** Opening SOURCE DATA block **
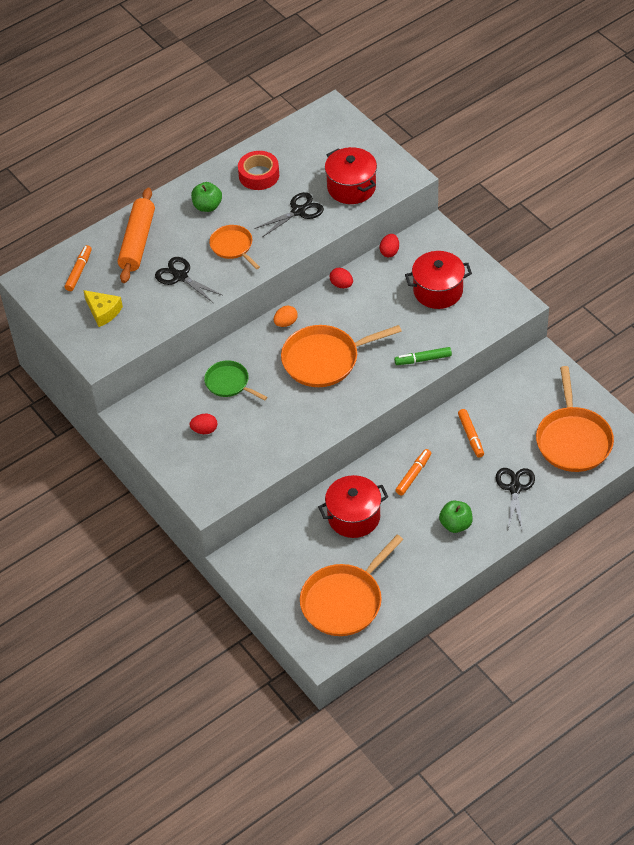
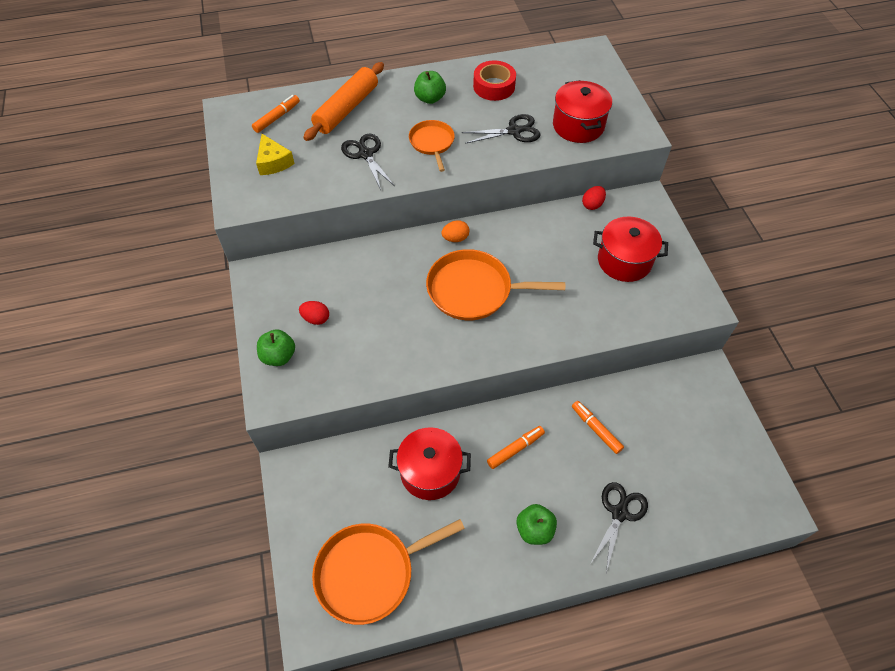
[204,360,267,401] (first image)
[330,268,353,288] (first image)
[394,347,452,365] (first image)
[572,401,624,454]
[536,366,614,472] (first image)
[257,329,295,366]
** Closing SOURCE DATA block **
[WHAT YOU SHOULD DO]: Drop the pictures; repeat the listing above exactly.

[RESULT OF THIS EXERCISE]:
[204,360,267,401] (first image)
[330,268,353,288] (first image)
[394,347,452,365] (first image)
[572,401,624,454]
[536,366,614,472] (first image)
[257,329,295,366]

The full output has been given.